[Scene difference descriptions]
+===+

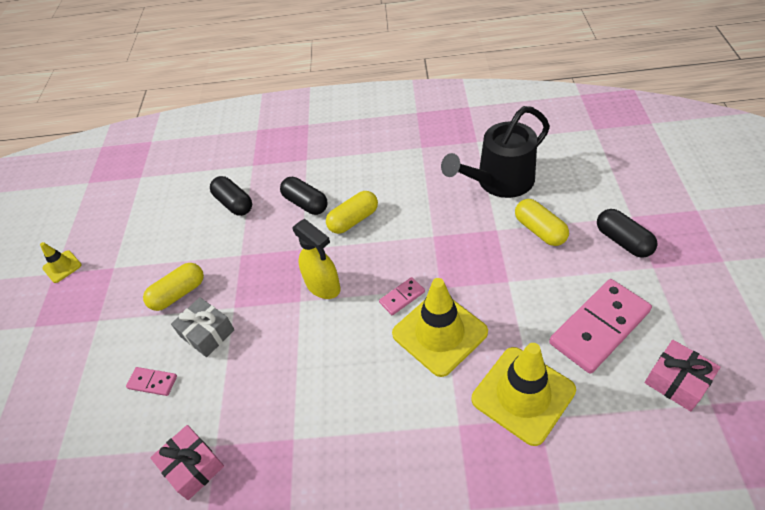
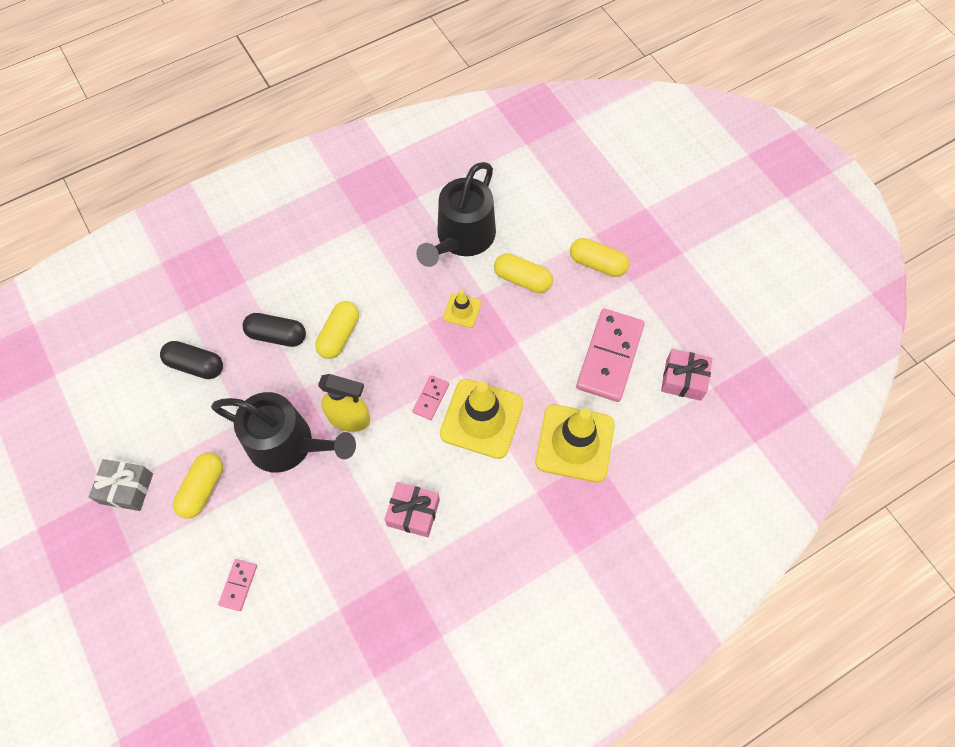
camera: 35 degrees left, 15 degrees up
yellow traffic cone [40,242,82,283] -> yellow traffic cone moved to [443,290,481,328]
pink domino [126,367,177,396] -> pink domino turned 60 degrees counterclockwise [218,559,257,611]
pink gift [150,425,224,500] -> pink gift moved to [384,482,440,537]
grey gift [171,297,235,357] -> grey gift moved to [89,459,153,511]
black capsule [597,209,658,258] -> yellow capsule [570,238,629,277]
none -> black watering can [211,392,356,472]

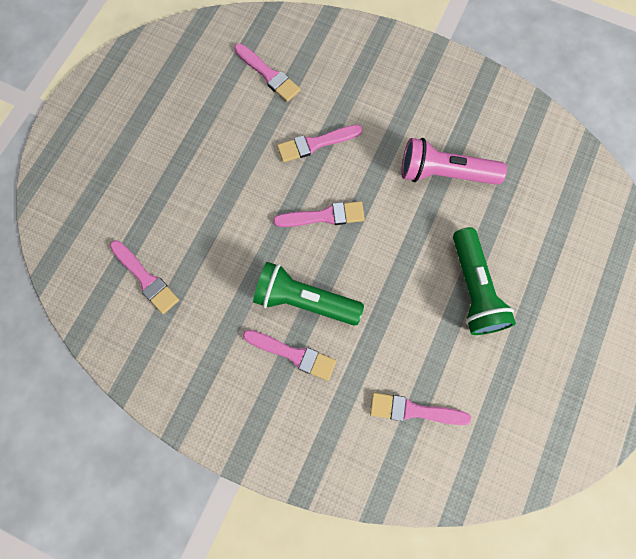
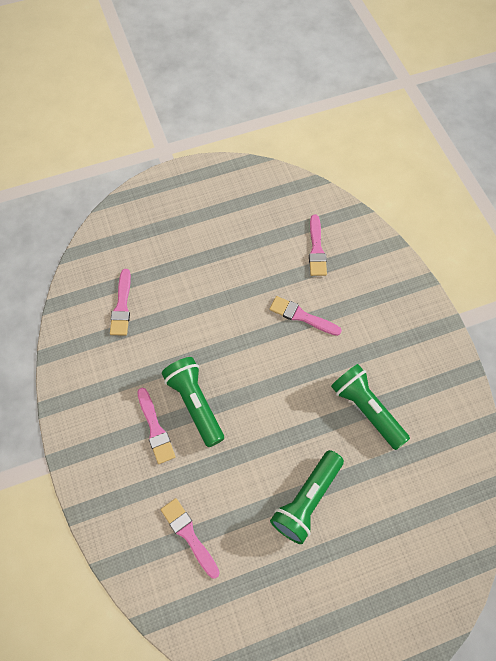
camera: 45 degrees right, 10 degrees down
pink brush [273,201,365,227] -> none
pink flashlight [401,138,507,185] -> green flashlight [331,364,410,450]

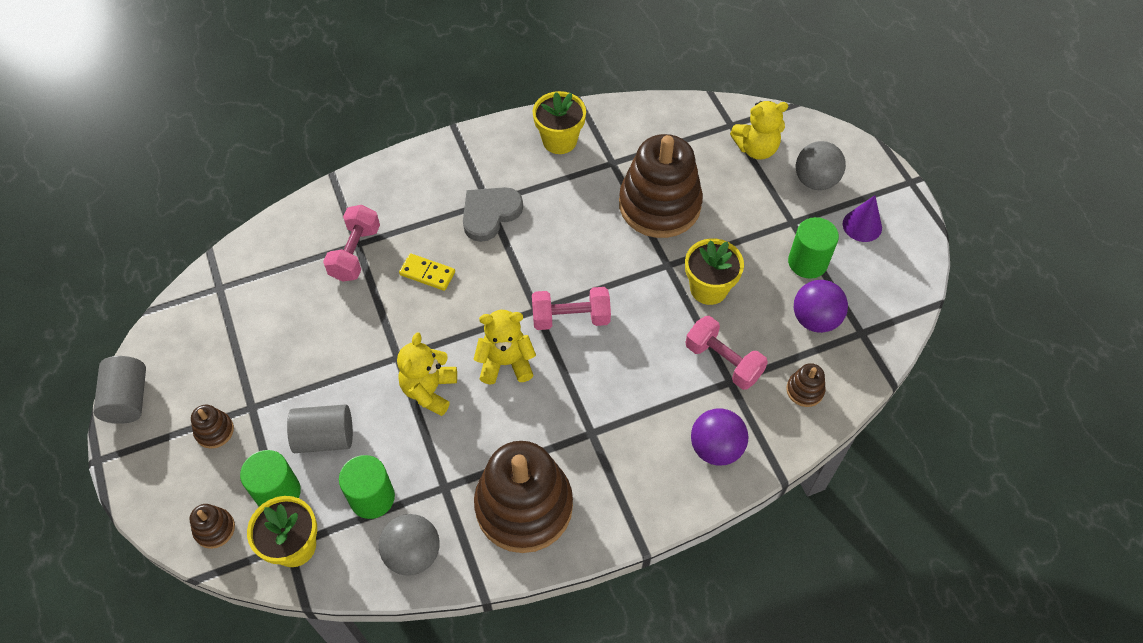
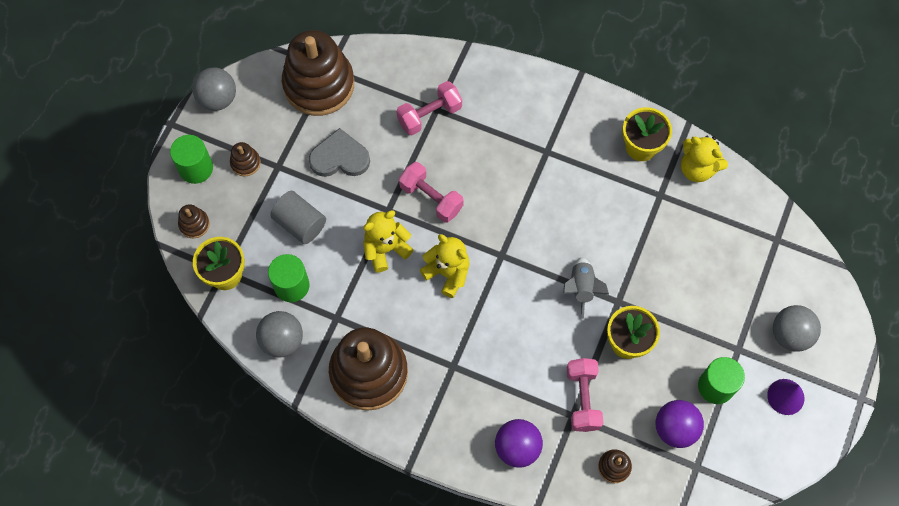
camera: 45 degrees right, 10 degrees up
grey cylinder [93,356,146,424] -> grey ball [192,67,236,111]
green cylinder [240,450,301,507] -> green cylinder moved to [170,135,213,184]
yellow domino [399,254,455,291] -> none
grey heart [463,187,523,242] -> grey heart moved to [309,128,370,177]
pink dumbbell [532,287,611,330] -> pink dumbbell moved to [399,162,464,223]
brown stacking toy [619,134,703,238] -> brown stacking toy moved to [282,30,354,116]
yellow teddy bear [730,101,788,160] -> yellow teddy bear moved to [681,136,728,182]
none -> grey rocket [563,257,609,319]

+===+

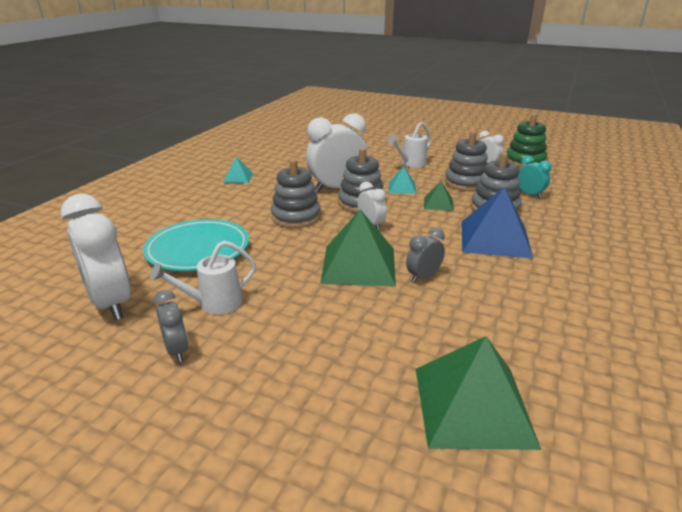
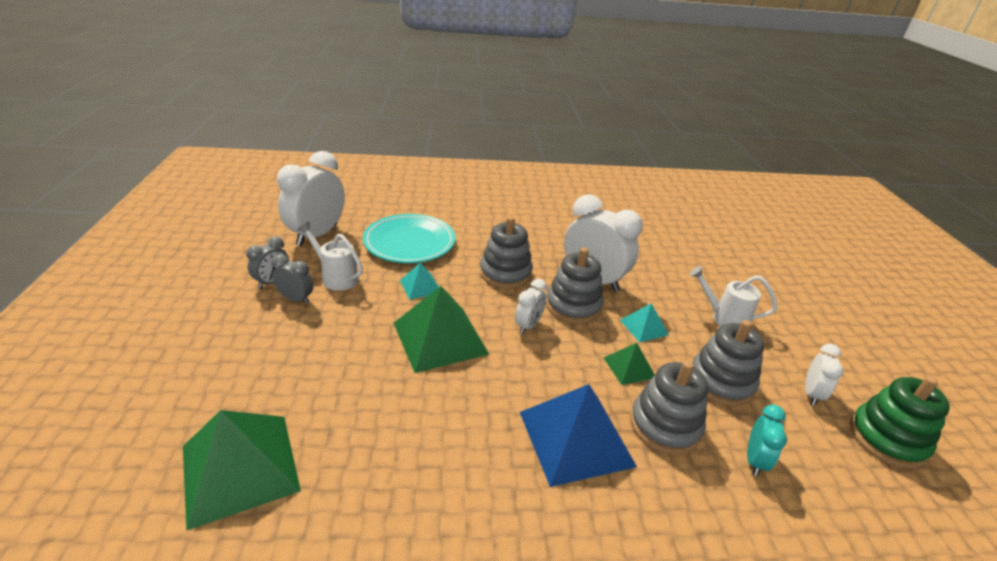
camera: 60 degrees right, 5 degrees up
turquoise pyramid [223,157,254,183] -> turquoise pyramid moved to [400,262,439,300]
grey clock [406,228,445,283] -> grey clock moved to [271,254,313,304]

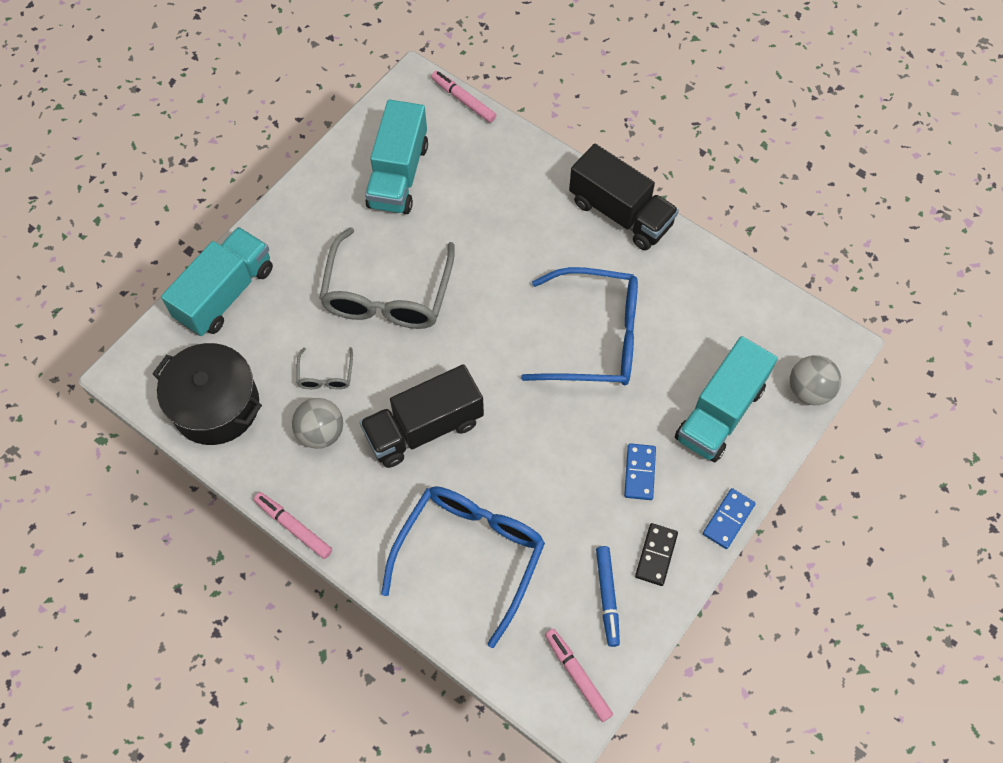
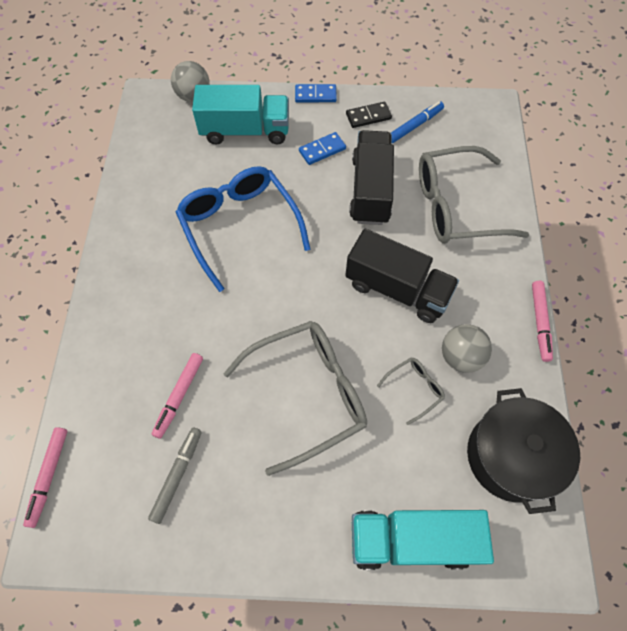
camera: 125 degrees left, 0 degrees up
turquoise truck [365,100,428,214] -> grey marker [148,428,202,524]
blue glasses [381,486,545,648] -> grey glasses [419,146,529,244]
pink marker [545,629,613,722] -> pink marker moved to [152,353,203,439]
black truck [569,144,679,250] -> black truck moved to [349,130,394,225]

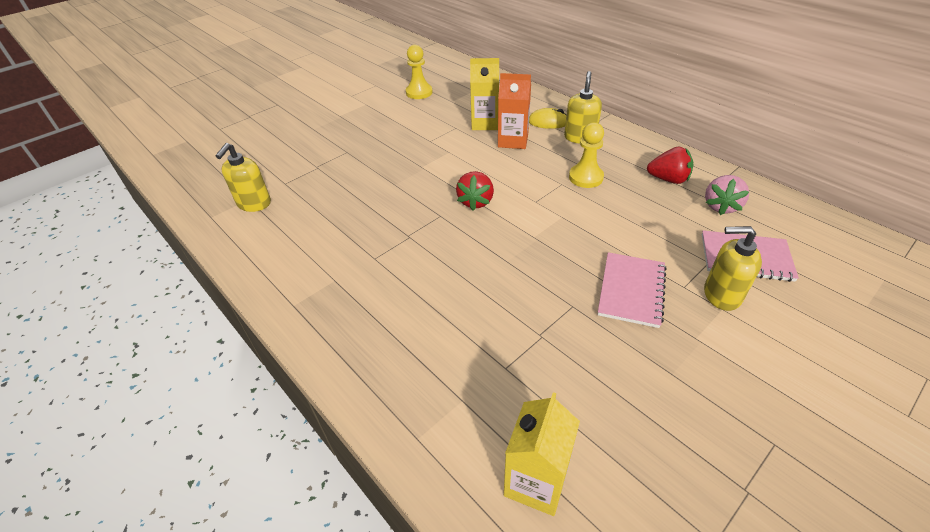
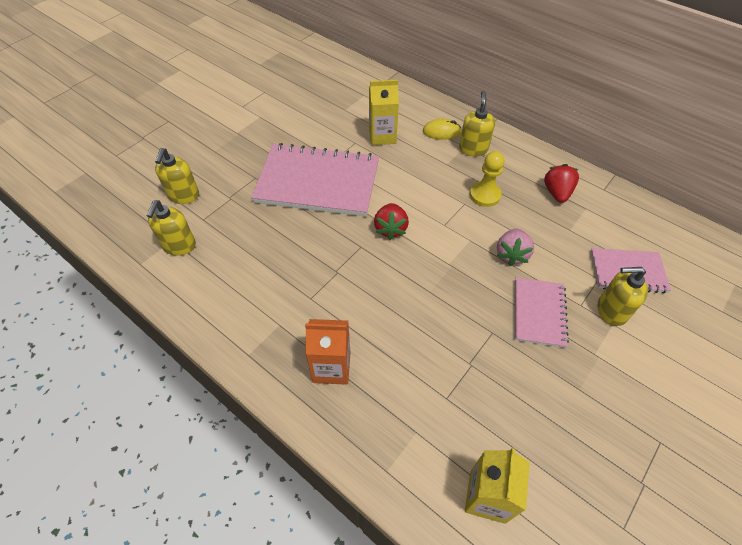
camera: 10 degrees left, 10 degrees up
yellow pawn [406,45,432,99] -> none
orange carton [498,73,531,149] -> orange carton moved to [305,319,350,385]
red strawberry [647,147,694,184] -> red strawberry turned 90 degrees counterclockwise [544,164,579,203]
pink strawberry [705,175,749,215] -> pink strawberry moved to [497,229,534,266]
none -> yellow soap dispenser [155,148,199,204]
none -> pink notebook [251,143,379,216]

+===+

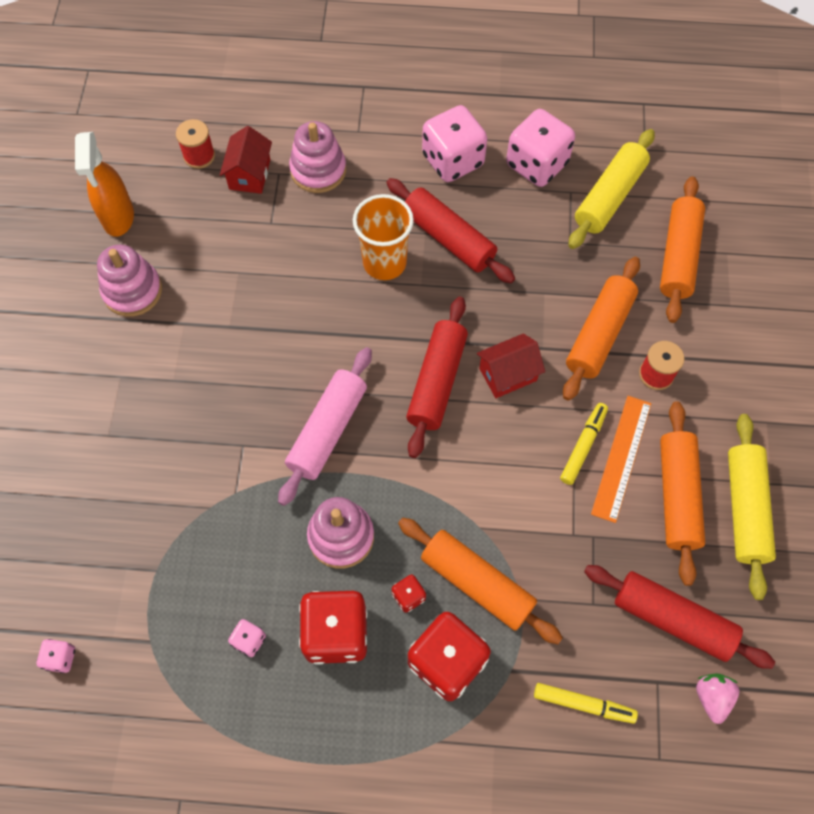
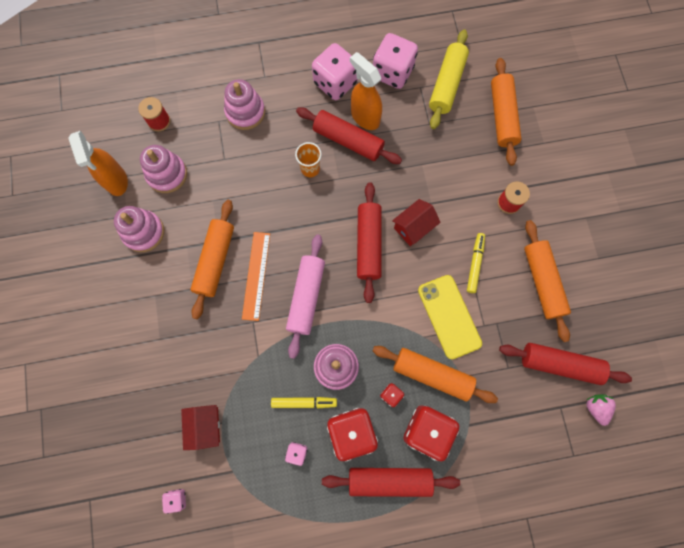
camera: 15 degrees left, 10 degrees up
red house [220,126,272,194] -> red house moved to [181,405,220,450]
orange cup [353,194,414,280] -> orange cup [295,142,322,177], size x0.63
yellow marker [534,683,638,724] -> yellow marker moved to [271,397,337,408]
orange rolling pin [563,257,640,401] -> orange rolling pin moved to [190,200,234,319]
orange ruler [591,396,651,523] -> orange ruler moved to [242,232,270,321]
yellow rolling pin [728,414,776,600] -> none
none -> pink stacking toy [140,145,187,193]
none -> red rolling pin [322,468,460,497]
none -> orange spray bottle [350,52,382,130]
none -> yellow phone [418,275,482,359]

+===+

Filter the records above for lines with "strawberry".

◆ EXERCISE RESPONSE:
red strawberry [647,147,694,184] -> red strawberry turned 90 degrees counterclockwise [544,164,579,203]
pink strawberry [705,175,749,215] -> pink strawberry moved to [497,229,534,266]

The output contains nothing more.